- **ACTION ITEM**
Whenever a picture appears in the data, skip it and write out all other material exactly.

- **RECORDS FOR PROCESSING**
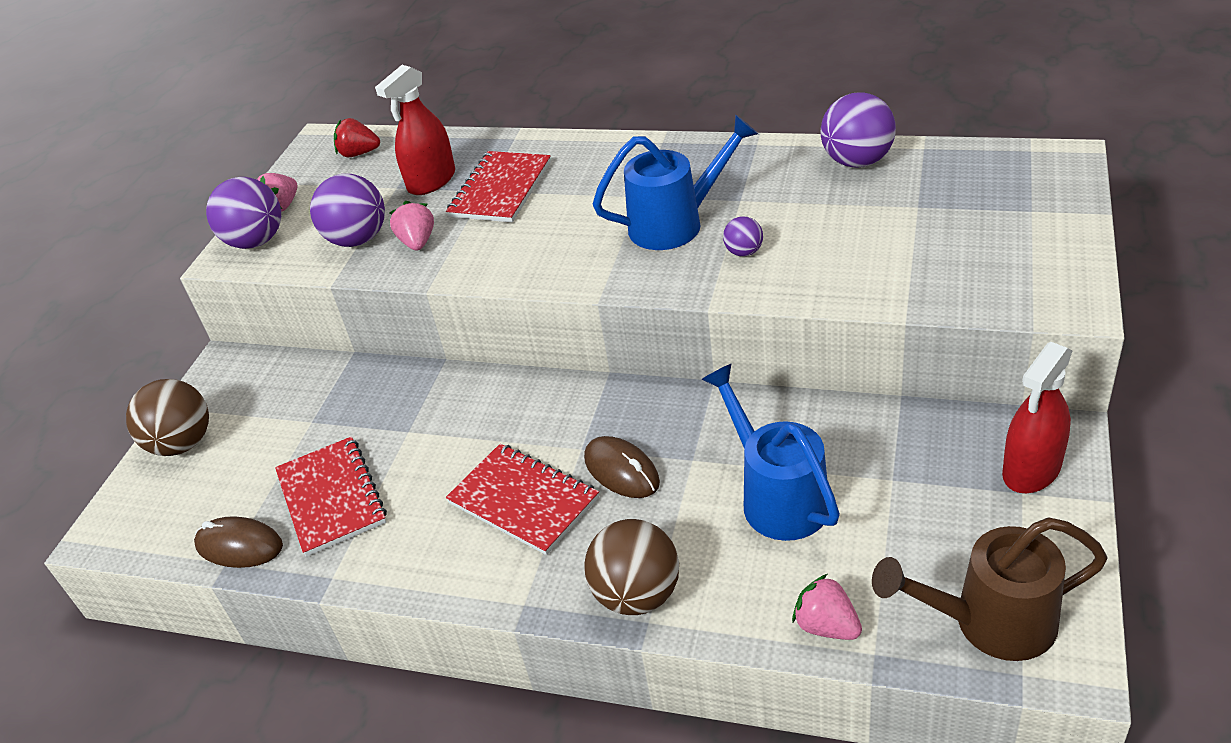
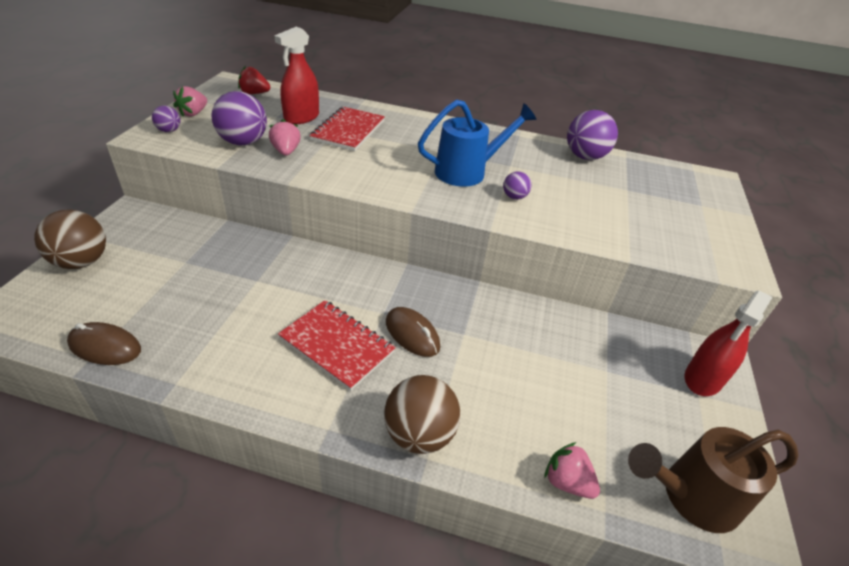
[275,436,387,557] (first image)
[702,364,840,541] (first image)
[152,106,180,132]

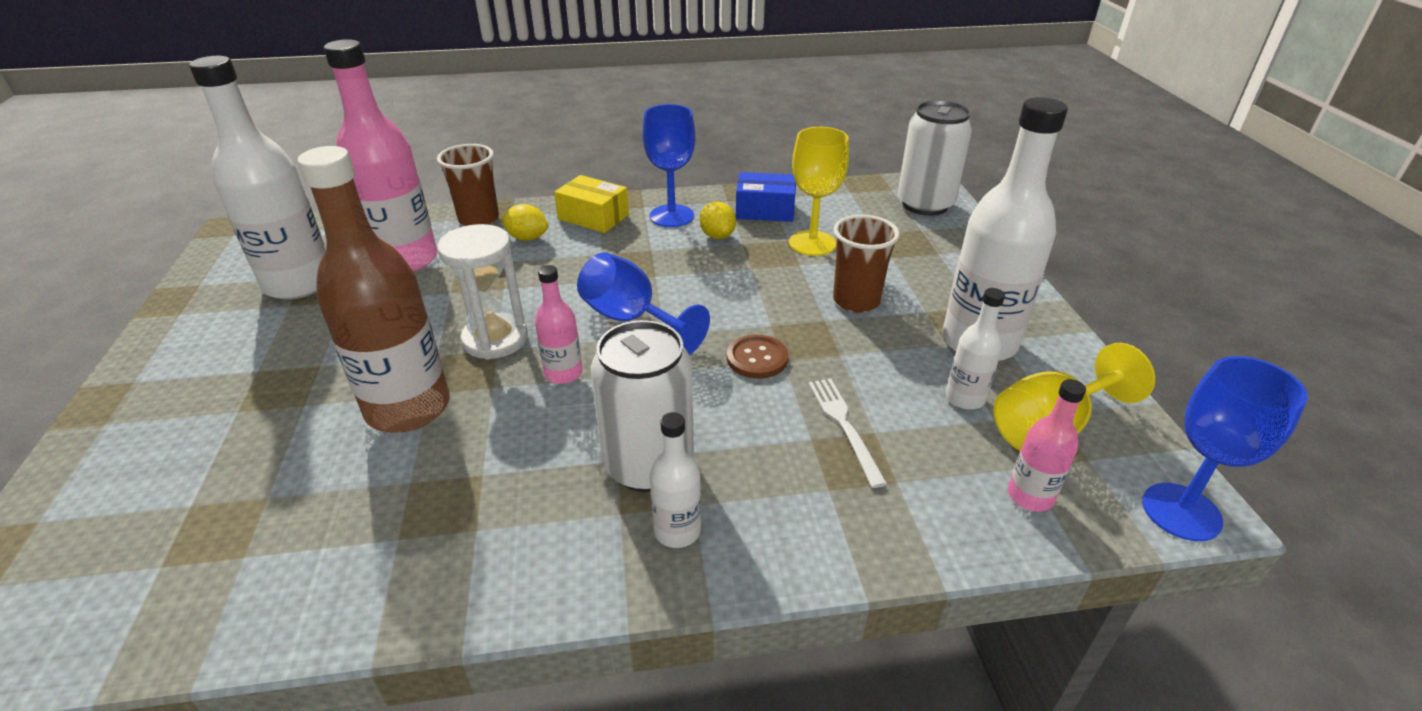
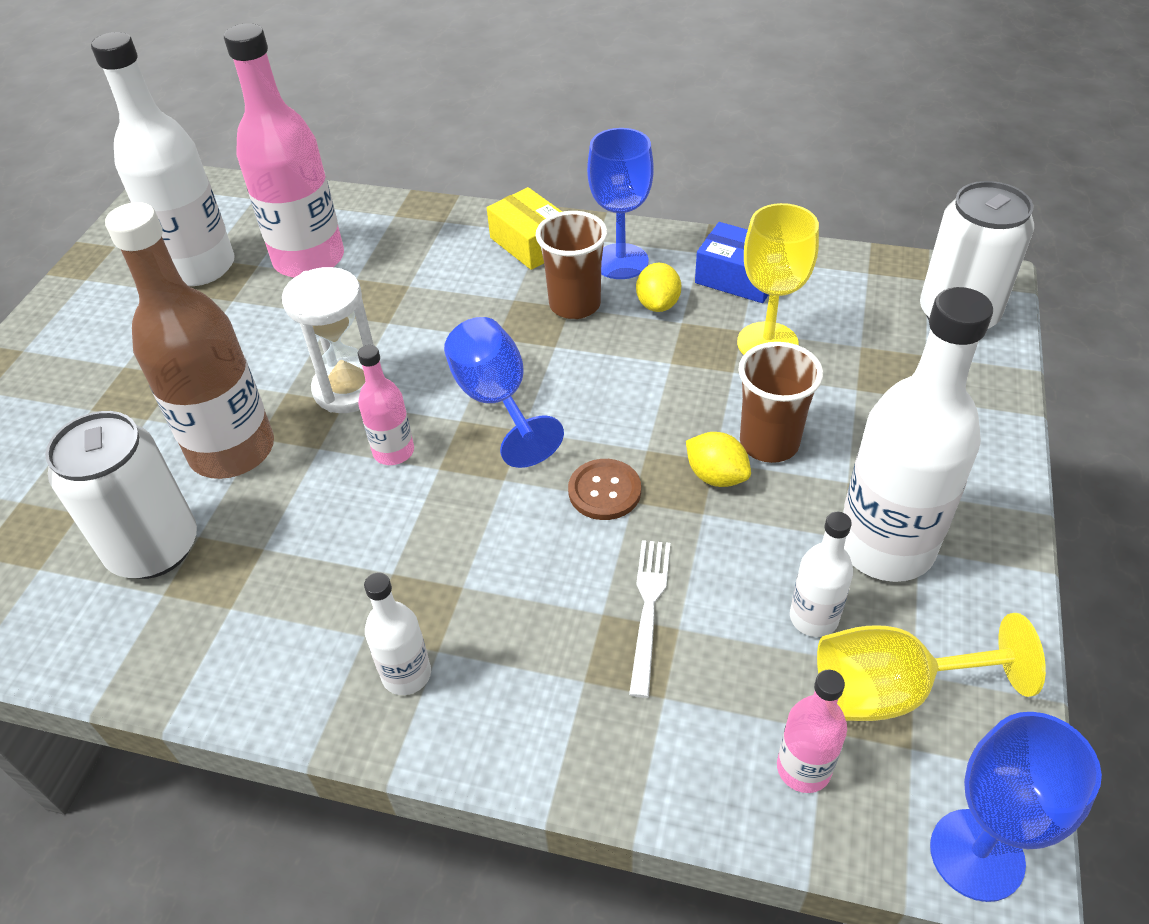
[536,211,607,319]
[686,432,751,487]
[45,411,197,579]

- **EXPECTED OUTPUT**
[275,436,387,557] (first image)
[702,364,840,541] (first image)
[152,106,180,132]

[536,211,607,319]
[686,432,751,487]
[45,411,197,579]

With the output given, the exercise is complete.